To do:
Rename "orange rectangle" to "orange square" in the lines of every item below, keeping everything else the same. Leave the pictures out of your answer.

[Data items]

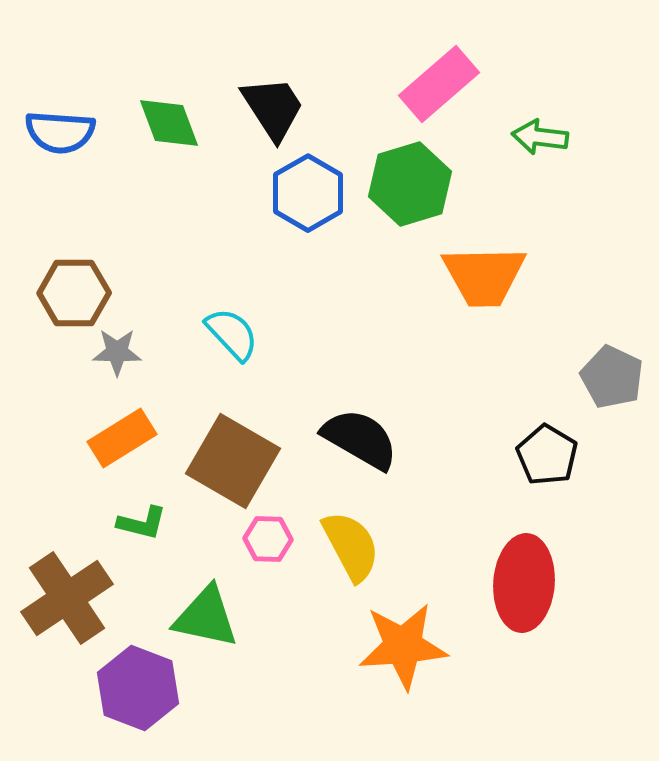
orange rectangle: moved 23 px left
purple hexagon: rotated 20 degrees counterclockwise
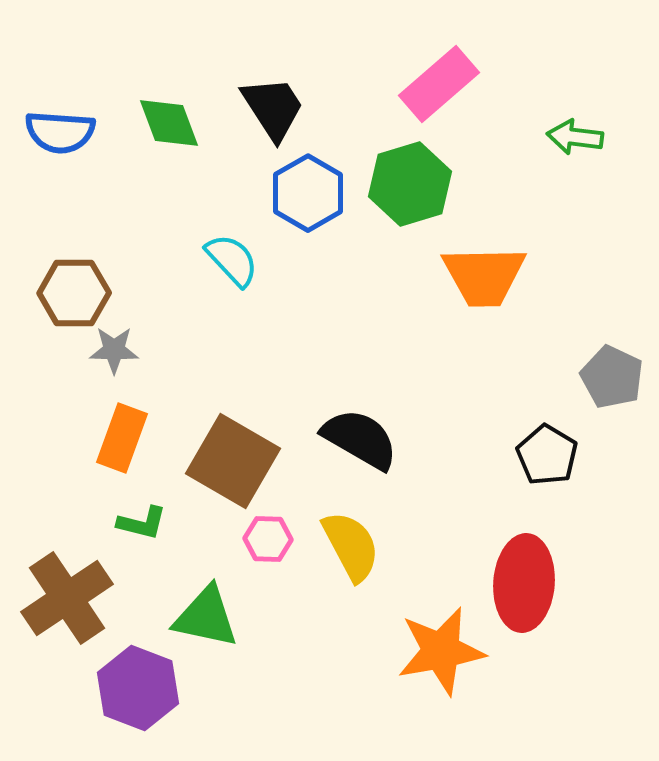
green arrow: moved 35 px right
cyan semicircle: moved 74 px up
gray star: moved 3 px left, 2 px up
orange rectangle: rotated 38 degrees counterclockwise
orange star: moved 38 px right, 5 px down; rotated 6 degrees counterclockwise
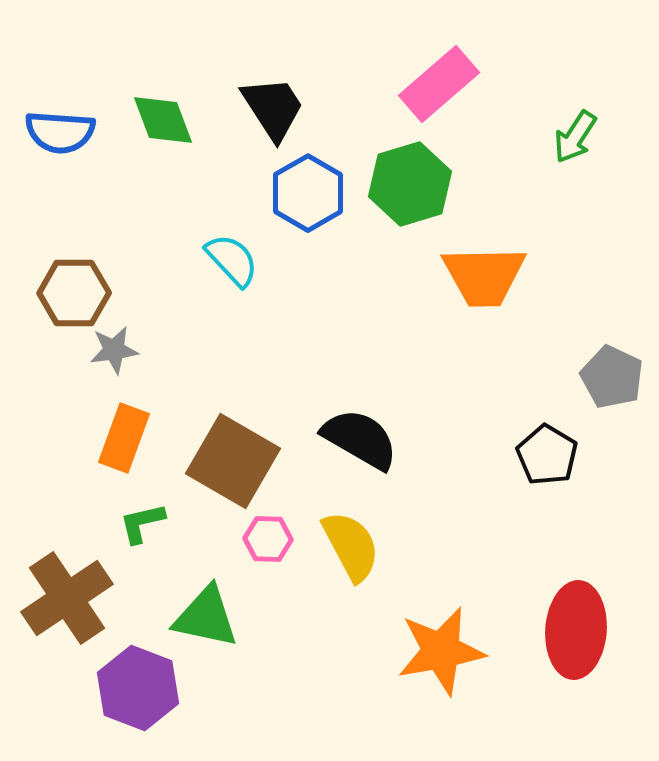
green diamond: moved 6 px left, 3 px up
green arrow: rotated 64 degrees counterclockwise
gray star: rotated 9 degrees counterclockwise
orange rectangle: moved 2 px right
green L-shape: rotated 153 degrees clockwise
red ellipse: moved 52 px right, 47 px down
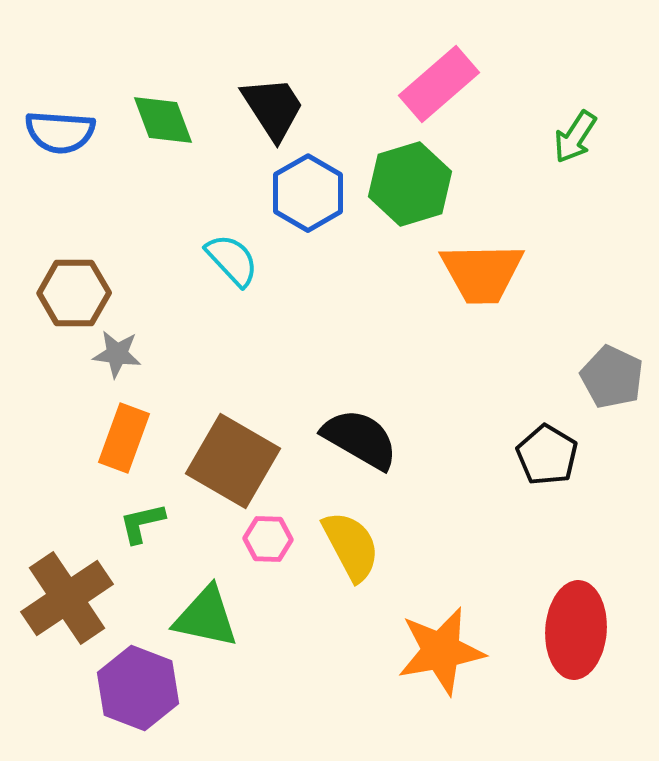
orange trapezoid: moved 2 px left, 3 px up
gray star: moved 3 px right, 4 px down; rotated 15 degrees clockwise
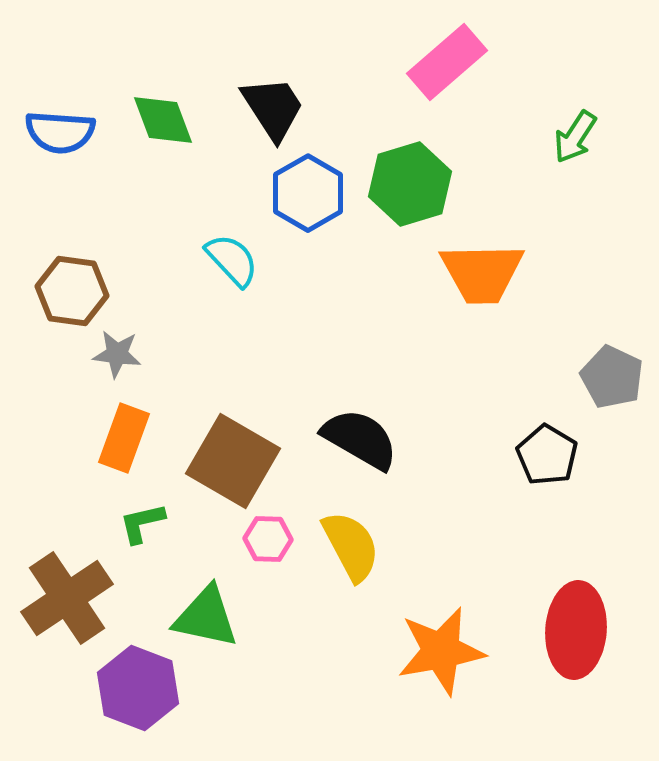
pink rectangle: moved 8 px right, 22 px up
brown hexagon: moved 2 px left, 2 px up; rotated 8 degrees clockwise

Expected answer:
orange square: moved 23 px left
purple hexagon: rotated 20 degrees counterclockwise
green arrow: moved 35 px right
cyan semicircle: moved 74 px up
gray star: moved 3 px left, 2 px up
orange square: rotated 38 degrees counterclockwise
orange star: moved 38 px right, 5 px down; rotated 6 degrees counterclockwise
green diamond: moved 6 px left, 3 px up
green arrow: rotated 64 degrees counterclockwise
gray star: rotated 9 degrees counterclockwise
orange square: moved 2 px right
green L-shape: rotated 153 degrees clockwise
red ellipse: moved 52 px right, 47 px down
orange trapezoid: moved 2 px left, 3 px up
gray star: moved 3 px right, 4 px down; rotated 15 degrees clockwise
pink rectangle: moved 8 px right, 22 px up
brown hexagon: moved 2 px left, 2 px up; rotated 8 degrees clockwise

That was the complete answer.